_EXERCISE_.
Rescale the records starting at the line containing "airplane (216, 45)" and ending at the line containing "prospective", and reproduce only those lines, words included. Multiply each answer coordinate by 1.2 and round it to a whole number, with halves rounded up.

_DATA PROVIDED_.
═══

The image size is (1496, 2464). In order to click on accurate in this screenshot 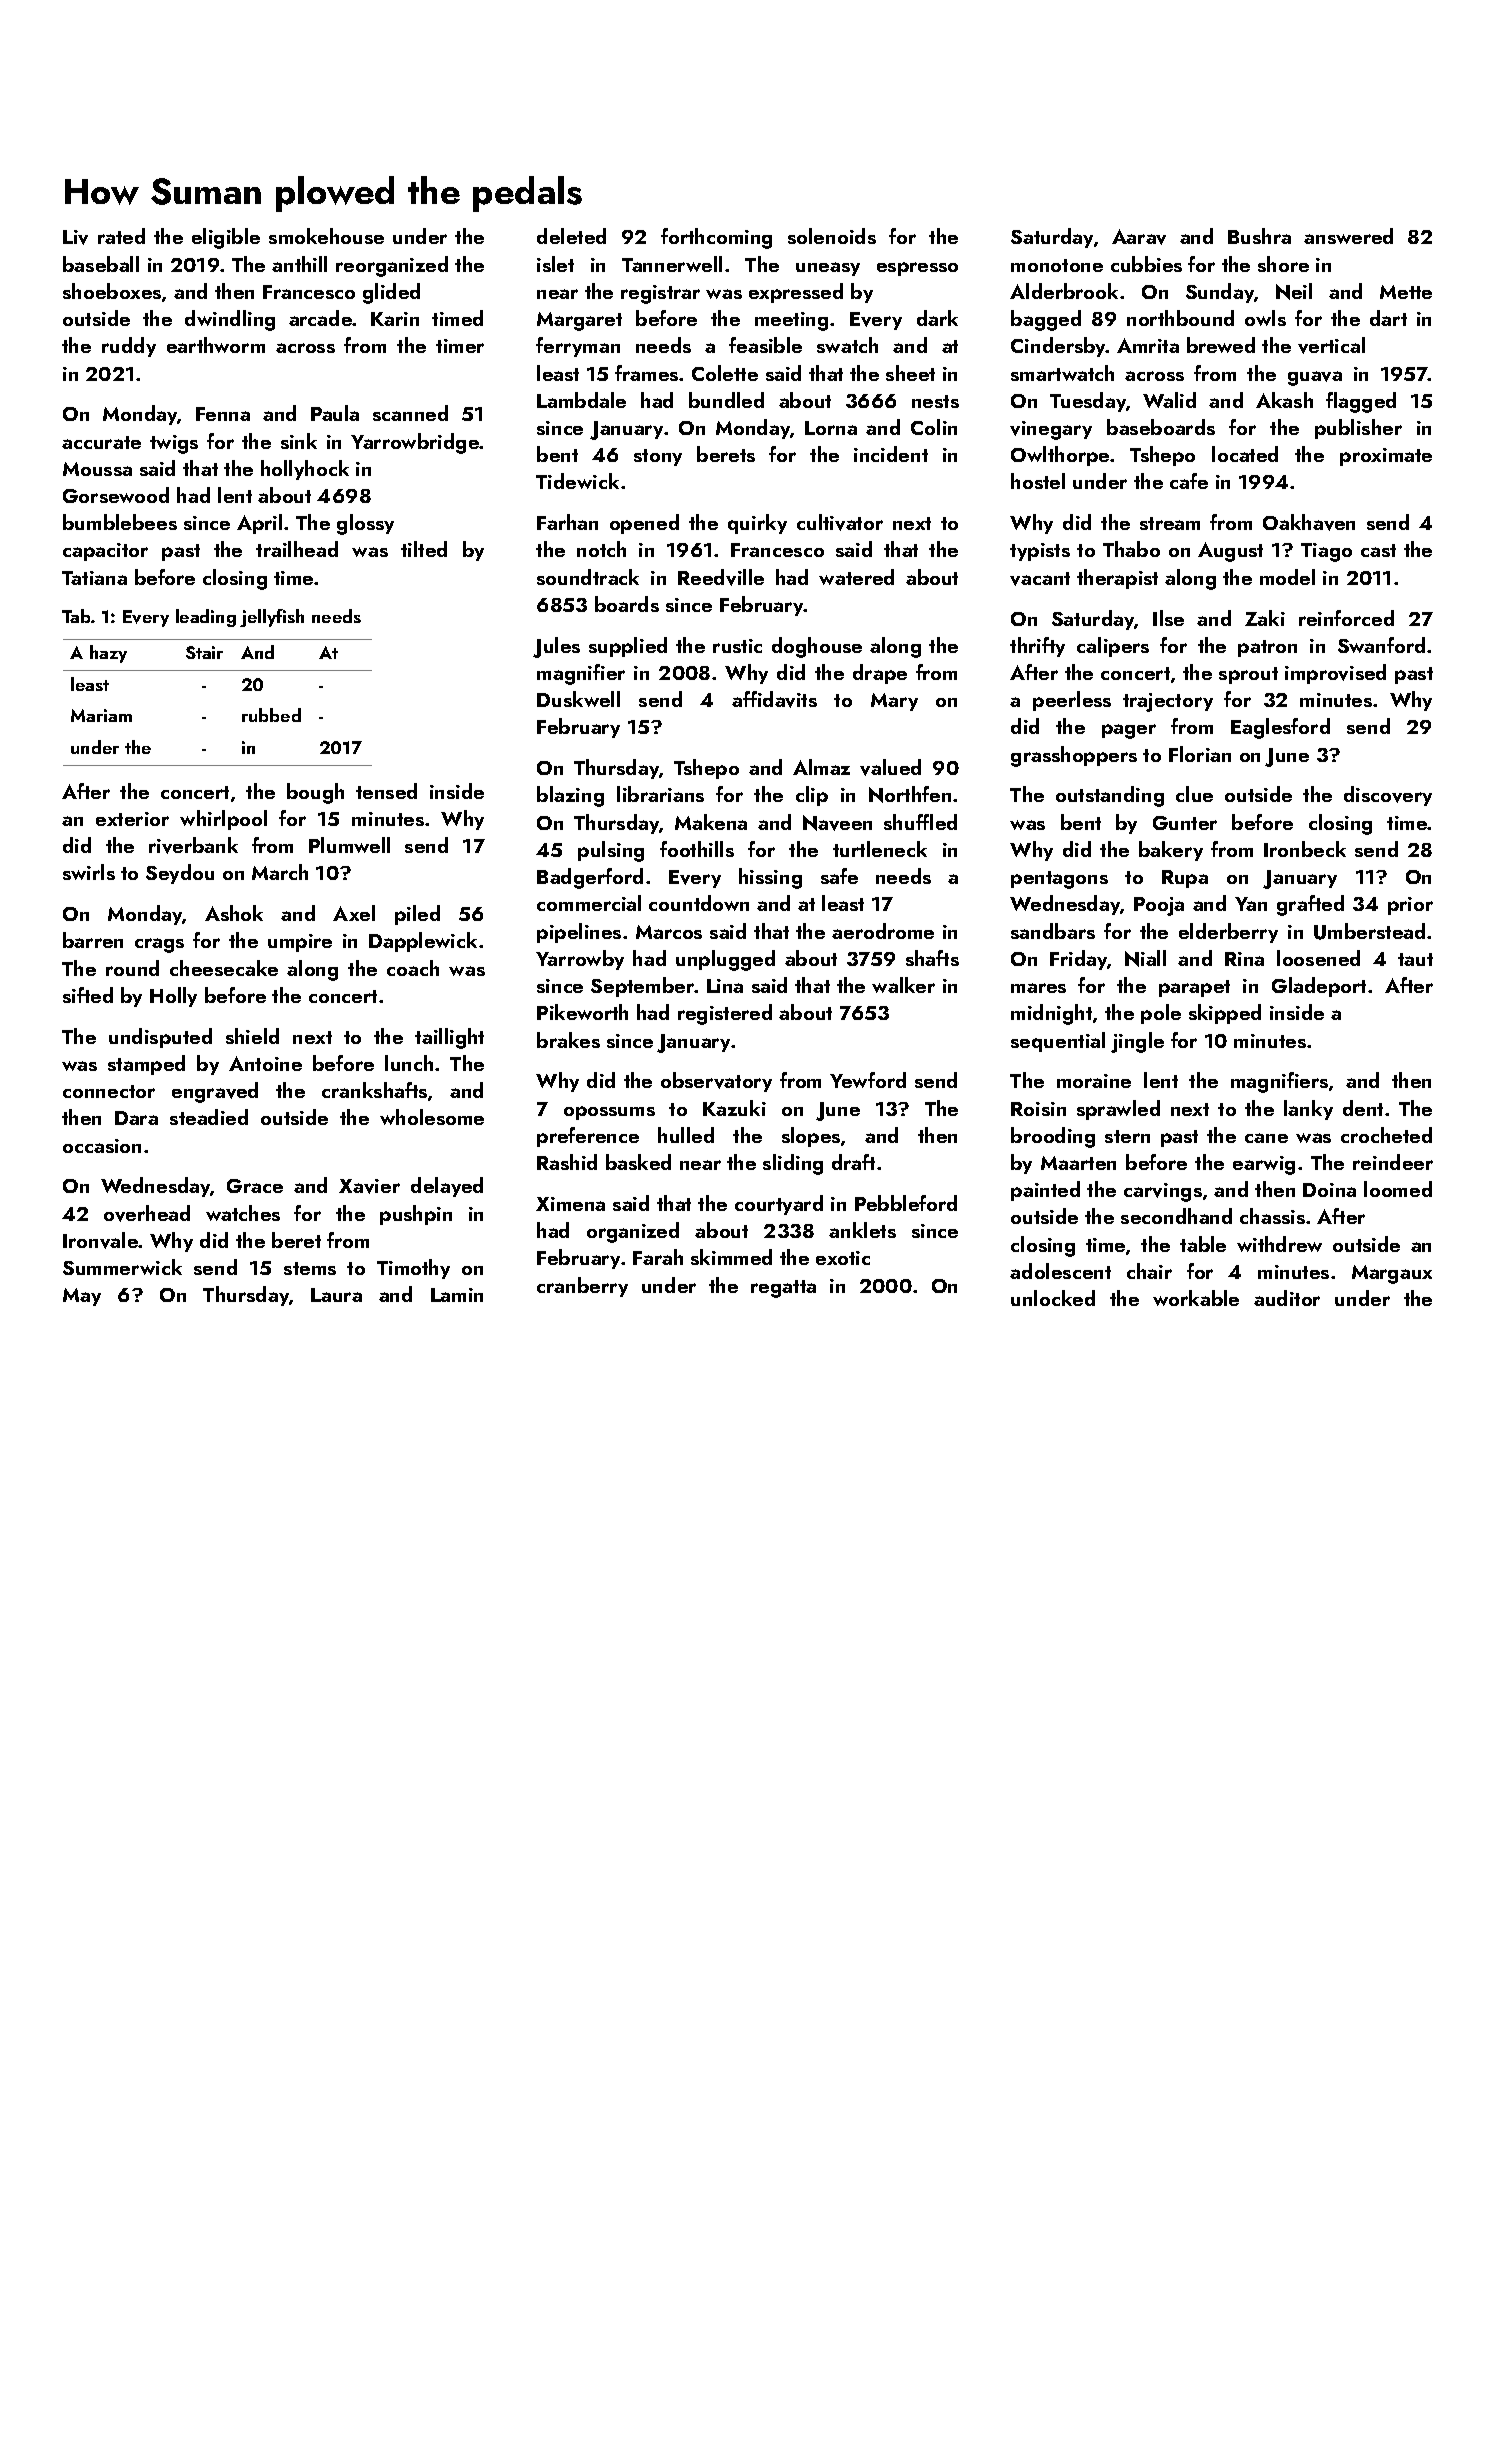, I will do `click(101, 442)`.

═══

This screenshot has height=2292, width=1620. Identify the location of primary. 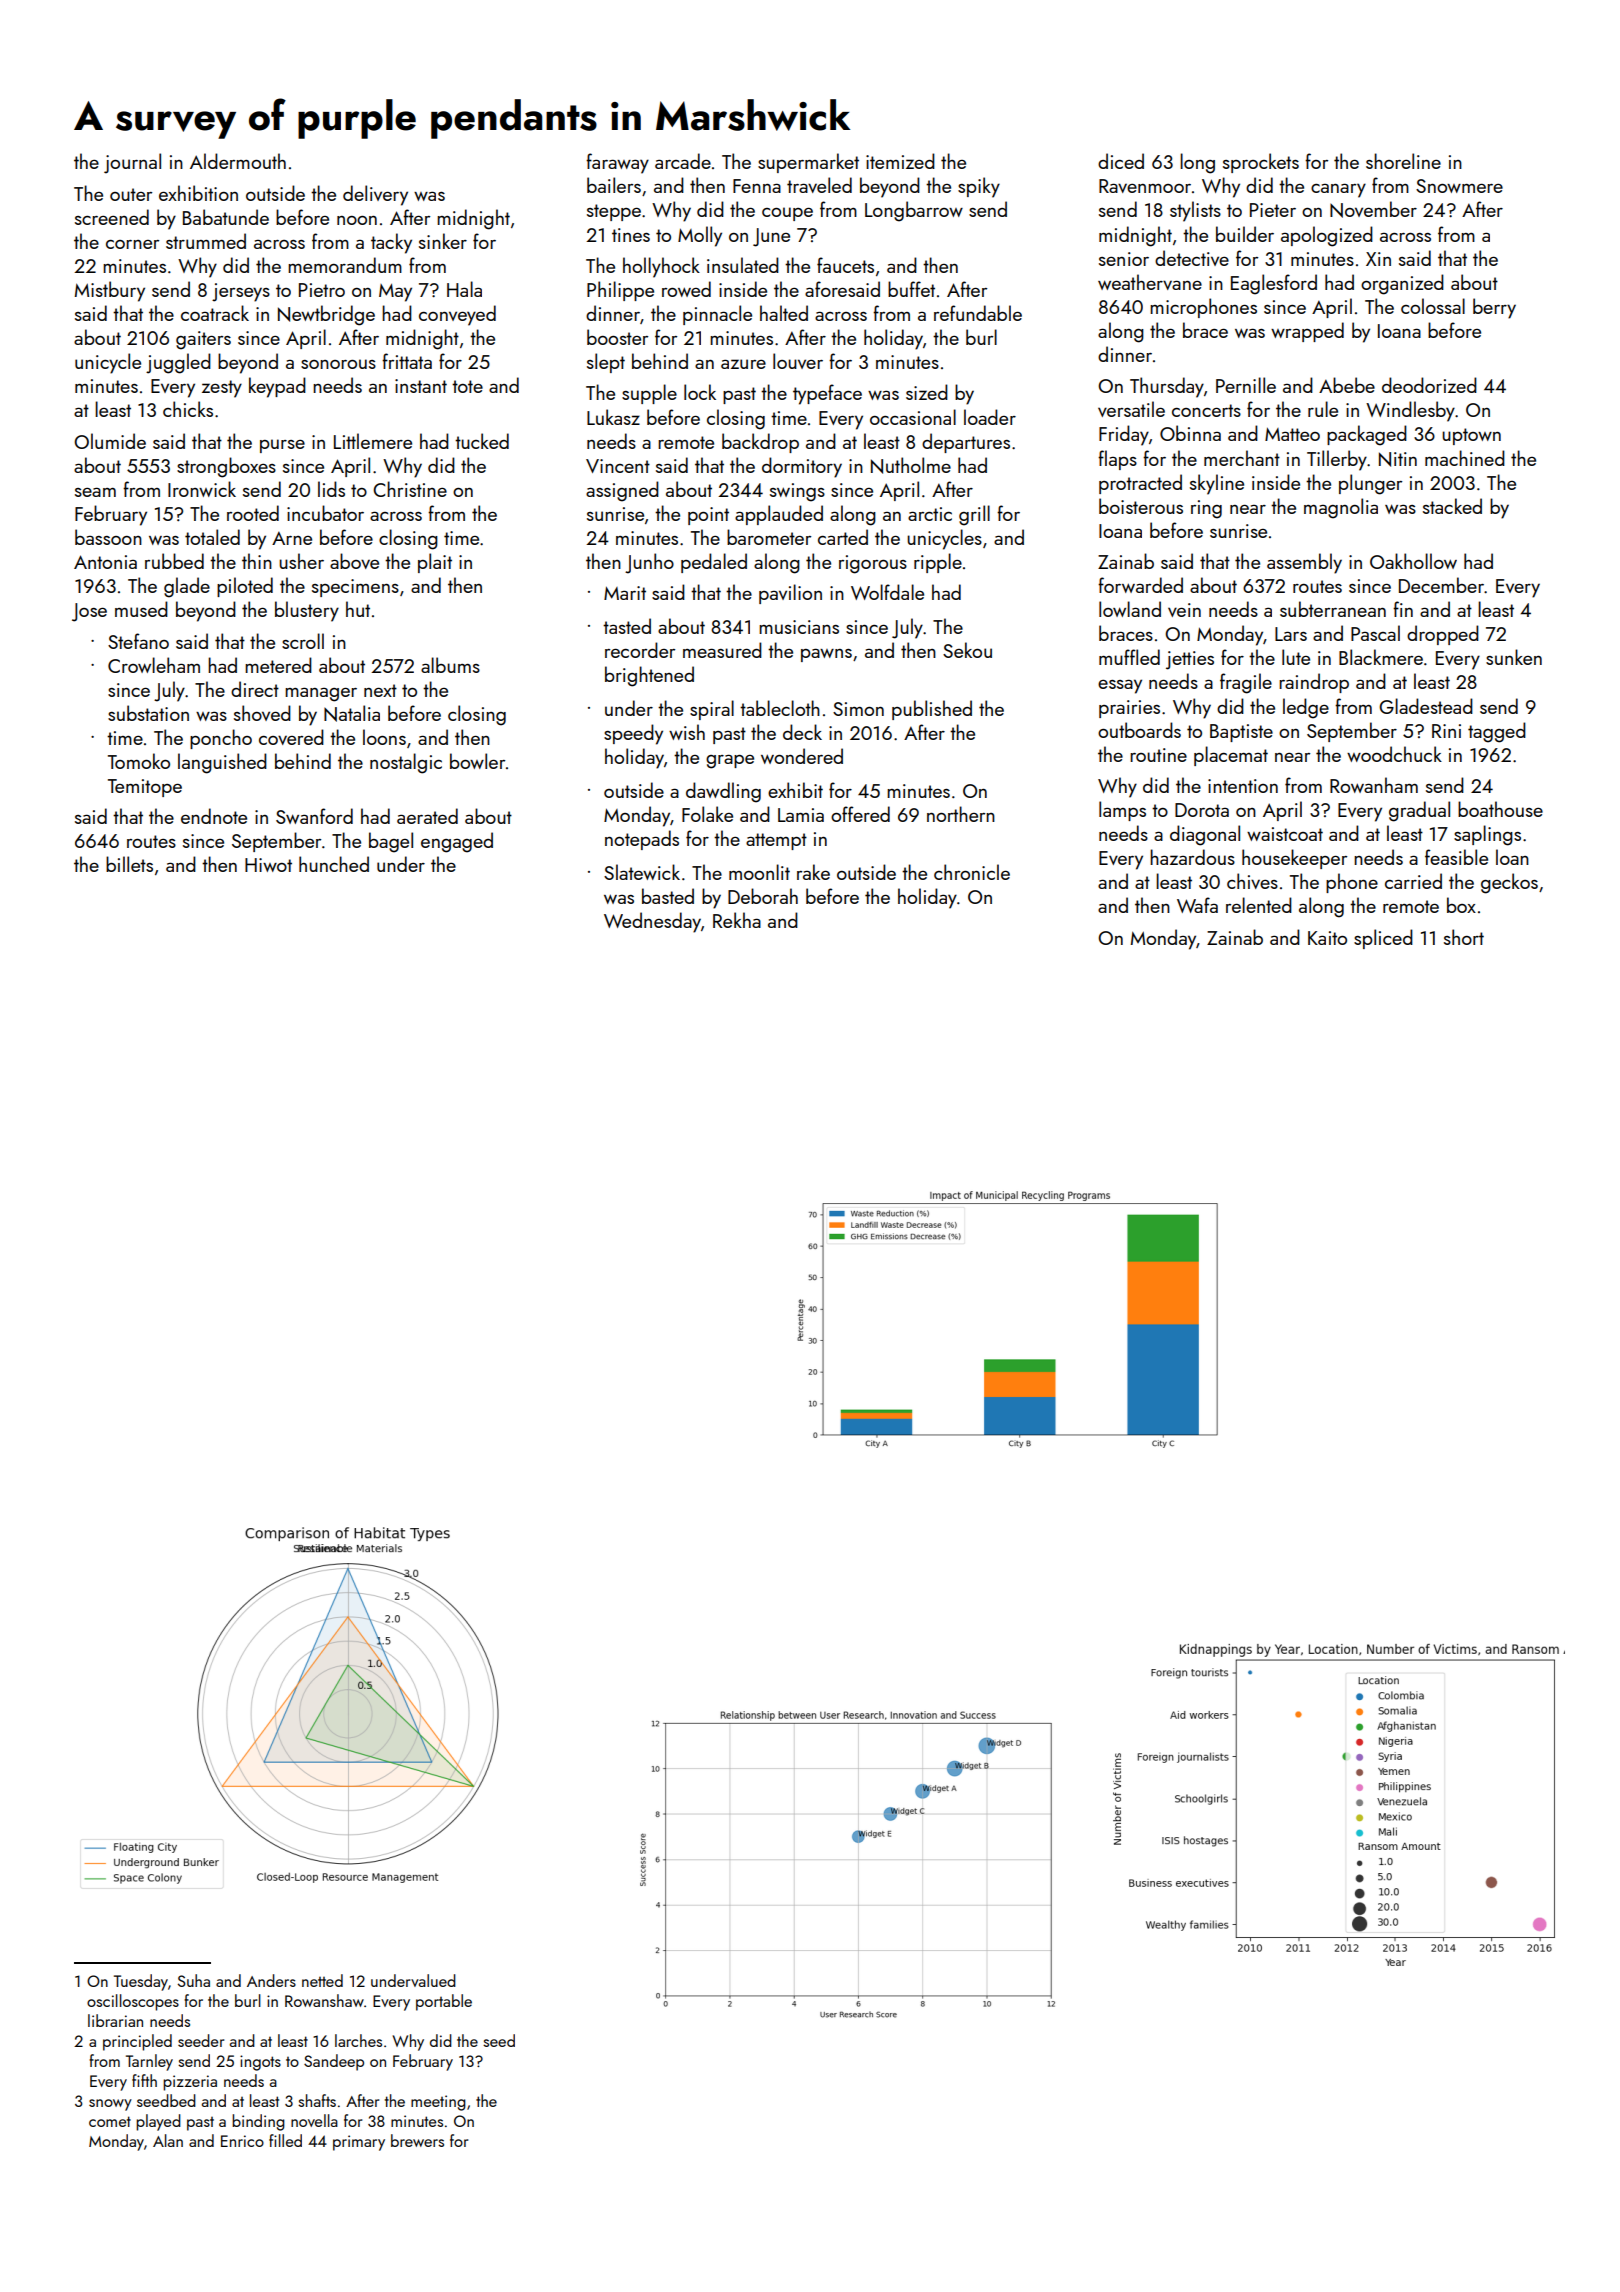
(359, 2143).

═══

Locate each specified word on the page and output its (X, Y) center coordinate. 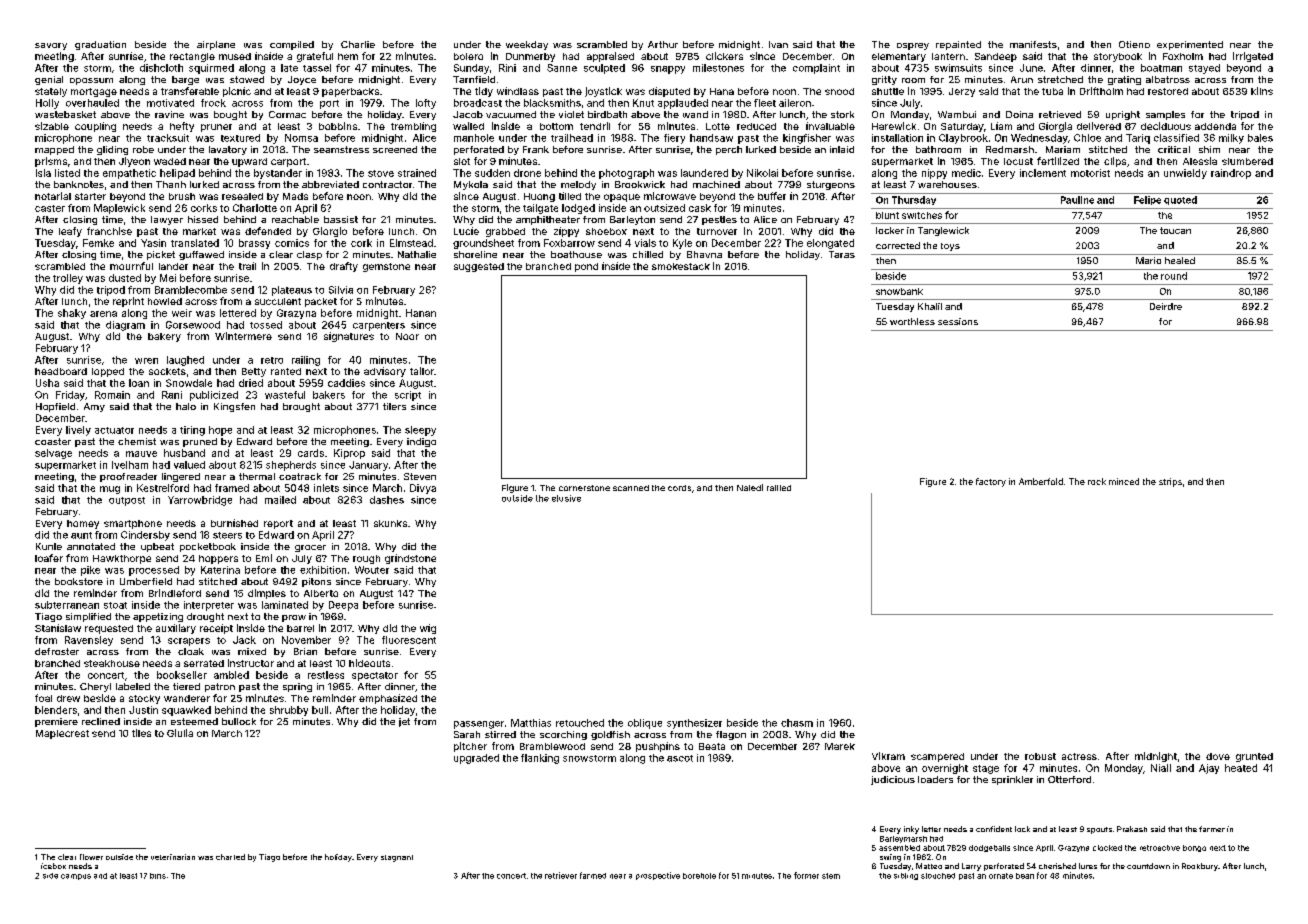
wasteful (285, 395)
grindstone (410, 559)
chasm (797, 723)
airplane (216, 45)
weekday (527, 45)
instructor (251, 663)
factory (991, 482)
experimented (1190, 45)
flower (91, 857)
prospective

═══

_EXPECTED OUTPUT_.
airplane (259, 54)
weekday (632, 54)
instructor (301, 796)
factory (1189, 578)
experimented (1428, 54)
flower (109, 1028)
prospective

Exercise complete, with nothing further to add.